**EXERCISE PROMPT:** In full and word for word, copy the records that follow.

★ ★ ★ ★

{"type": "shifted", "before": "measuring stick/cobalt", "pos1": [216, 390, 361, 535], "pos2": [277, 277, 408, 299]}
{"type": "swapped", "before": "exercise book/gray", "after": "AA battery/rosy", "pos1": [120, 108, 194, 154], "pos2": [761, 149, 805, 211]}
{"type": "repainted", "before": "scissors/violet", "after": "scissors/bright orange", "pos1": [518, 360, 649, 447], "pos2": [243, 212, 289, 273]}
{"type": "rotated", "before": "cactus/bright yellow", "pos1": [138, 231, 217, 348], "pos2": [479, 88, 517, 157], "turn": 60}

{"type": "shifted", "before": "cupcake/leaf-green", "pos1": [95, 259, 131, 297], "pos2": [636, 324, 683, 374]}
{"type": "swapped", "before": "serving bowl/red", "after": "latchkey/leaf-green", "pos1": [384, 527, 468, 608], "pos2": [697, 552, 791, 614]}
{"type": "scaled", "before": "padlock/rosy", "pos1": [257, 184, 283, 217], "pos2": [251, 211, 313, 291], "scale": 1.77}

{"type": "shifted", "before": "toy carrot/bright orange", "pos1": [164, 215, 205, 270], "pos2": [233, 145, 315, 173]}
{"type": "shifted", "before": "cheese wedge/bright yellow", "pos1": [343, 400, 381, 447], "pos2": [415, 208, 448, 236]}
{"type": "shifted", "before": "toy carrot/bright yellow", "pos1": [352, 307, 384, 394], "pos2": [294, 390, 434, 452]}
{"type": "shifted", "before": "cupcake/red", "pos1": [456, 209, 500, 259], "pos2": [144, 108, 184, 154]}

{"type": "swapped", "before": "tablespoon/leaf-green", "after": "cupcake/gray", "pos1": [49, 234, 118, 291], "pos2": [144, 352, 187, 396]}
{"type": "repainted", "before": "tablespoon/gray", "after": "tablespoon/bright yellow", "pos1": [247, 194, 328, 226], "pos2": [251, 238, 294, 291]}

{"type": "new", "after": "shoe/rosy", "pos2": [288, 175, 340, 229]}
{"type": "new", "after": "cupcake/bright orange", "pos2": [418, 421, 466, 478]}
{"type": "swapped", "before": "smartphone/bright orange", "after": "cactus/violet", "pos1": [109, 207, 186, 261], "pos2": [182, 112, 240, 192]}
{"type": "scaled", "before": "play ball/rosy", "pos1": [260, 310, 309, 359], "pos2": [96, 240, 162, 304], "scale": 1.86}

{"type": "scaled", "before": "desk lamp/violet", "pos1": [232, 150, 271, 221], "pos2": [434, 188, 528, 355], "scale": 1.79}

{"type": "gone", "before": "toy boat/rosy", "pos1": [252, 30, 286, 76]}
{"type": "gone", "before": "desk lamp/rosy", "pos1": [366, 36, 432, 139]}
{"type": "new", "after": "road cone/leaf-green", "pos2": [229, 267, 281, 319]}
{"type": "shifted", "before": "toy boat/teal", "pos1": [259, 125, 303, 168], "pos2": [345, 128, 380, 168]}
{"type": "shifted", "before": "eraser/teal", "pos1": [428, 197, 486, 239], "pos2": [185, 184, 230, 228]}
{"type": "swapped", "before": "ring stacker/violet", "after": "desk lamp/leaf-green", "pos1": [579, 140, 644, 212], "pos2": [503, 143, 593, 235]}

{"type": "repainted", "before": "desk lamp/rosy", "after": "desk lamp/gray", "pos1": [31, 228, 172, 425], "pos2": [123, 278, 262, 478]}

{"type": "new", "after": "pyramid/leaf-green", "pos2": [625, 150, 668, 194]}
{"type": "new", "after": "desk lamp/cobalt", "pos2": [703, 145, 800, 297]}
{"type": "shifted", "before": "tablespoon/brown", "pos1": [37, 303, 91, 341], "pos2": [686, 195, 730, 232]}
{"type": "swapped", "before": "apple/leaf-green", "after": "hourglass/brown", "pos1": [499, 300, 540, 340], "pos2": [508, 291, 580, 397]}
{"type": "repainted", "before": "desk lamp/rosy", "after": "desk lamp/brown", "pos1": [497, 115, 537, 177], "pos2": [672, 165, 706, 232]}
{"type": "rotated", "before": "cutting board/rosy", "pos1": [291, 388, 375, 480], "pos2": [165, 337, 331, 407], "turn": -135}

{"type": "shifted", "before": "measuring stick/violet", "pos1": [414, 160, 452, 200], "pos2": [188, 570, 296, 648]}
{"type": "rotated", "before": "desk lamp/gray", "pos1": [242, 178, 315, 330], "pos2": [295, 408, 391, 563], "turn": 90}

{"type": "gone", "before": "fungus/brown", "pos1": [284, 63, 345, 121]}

★ ★ ★ ★

**COMPLETED EXERCISE:**
{"type": "shifted", "before": "measuring stick/cobalt", "pos1": [216, 390, 361, 535], "pos2": [277, 277, 408, 299]}
{"type": "swapped", "before": "exercise book/gray", "after": "AA battery/rosy", "pos1": [120, 108, 194, 154], "pos2": [761, 149, 805, 211]}
{"type": "repainted", "before": "scissors/violet", "after": "scissors/bright orange", "pos1": [518, 360, 649, 447], "pos2": [243, 212, 289, 273]}
{"type": "rotated", "before": "cactus/bright yellow", "pos1": [138, 231, 217, 348], "pos2": [479, 88, 517, 157], "turn": 60}

{"type": "shifted", "before": "cupcake/leaf-green", "pos1": [95, 259, 131, 297], "pos2": [636, 324, 683, 374]}
{"type": "swapped", "before": "serving bowl/red", "after": "latchkey/leaf-green", "pos1": [384, 527, 468, 608], "pos2": [697, 552, 791, 614]}
{"type": "scaled", "before": "padlock/rosy", "pos1": [257, 184, 283, 217], "pos2": [251, 211, 313, 291], "scale": 1.77}

{"type": "shifted", "before": "toy carrot/bright orange", "pos1": [164, 215, 205, 270], "pos2": [233, 145, 315, 173]}
{"type": "shifted", "before": "cheese wedge/bright yellow", "pos1": [343, 400, 381, 447], "pos2": [415, 208, 448, 236]}
{"type": "shifted", "before": "toy carrot/bright yellow", "pos1": [352, 307, 384, 394], "pos2": [294, 390, 434, 452]}
{"type": "shifted", "before": "cupcake/red", "pos1": [456, 209, 500, 259], "pos2": [144, 108, 184, 154]}

{"type": "swapped", "before": "tablespoon/leaf-green", "after": "cupcake/gray", "pos1": [49, 234, 118, 291], "pos2": [144, 352, 187, 396]}
{"type": "repainted", "before": "tablespoon/gray", "after": "tablespoon/bright yellow", "pos1": [247, 194, 328, 226], "pos2": [251, 238, 294, 291]}

{"type": "new", "after": "shoe/rosy", "pos2": [288, 175, 340, 229]}
{"type": "new", "after": "cupcake/bright orange", "pos2": [418, 421, 466, 478]}
{"type": "swapped", "before": "smartphone/bright orange", "after": "cactus/violet", "pos1": [109, 207, 186, 261], "pos2": [182, 112, 240, 192]}
{"type": "scaled", "before": "play ball/rosy", "pos1": [260, 310, 309, 359], "pos2": [96, 240, 162, 304], "scale": 1.86}

{"type": "scaled", "before": "desk lamp/violet", "pos1": [232, 150, 271, 221], "pos2": [434, 188, 528, 355], "scale": 1.79}

{"type": "gone", "before": "toy boat/rosy", "pos1": [252, 30, 286, 76]}
{"type": "gone", "before": "desk lamp/rosy", "pos1": [366, 36, 432, 139]}
{"type": "new", "after": "road cone/leaf-green", "pos2": [229, 267, 281, 319]}
{"type": "shifted", "before": "toy boat/teal", "pos1": [259, 125, 303, 168], "pos2": [345, 128, 380, 168]}
{"type": "shifted", "before": "eraser/teal", "pos1": [428, 197, 486, 239], "pos2": [185, 184, 230, 228]}
{"type": "swapped", "before": "ring stacker/violet", "after": "desk lamp/leaf-green", "pos1": [579, 140, 644, 212], "pos2": [503, 143, 593, 235]}

{"type": "repainted", "before": "desk lamp/rosy", "after": "desk lamp/gray", "pos1": [31, 228, 172, 425], "pos2": [123, 278, 262, 478]}

{"type": "new", "after": "pyramid/leaf-green", "pos2": [625, 150, 668, 194]}
{"type": "new", "after": "desk lamp/cobalt", "pos2": [703, 145, 800, 297]}
{"type": "shifted", "before": "tablespoon/brown", "pos1": [37, 303, 91, 341], "pos2": [686, 195, 730, 232]}
{"type": "swapped", "before": "apple/leaf-green", "after": "hourglass/brown", "pos1": [499, 300, 540, 340], "pos2": [508, 291, 580, 397]}
{"type": "repainted", "before": "desk lamp/rosy", "after": "desk lamp/brown", "pos1": [497, 115, 537, 177], "pos2": [672, 165, 706, 232]}
{"type": "rotated", "before": "cutting board/rosy", "pos1": [291, 388, 375, 480], "pos2": [165, 337, 331, 407], "turn": -135}

{"type": "shifted", "before": "measuring stick/violet", "pos1": [414, 160, 452, 200], "pos2": [188, 570, 296, 648]}
{"type": "rotated", "before": "desk lamp/gray", "pos1": [242, 178, 315, 330], "pos2": [295, 408, 391, 563], "turn": 90}

{"type": "gone", "before": "fungus/brown", "pos1": [284, 63, 345, 121]}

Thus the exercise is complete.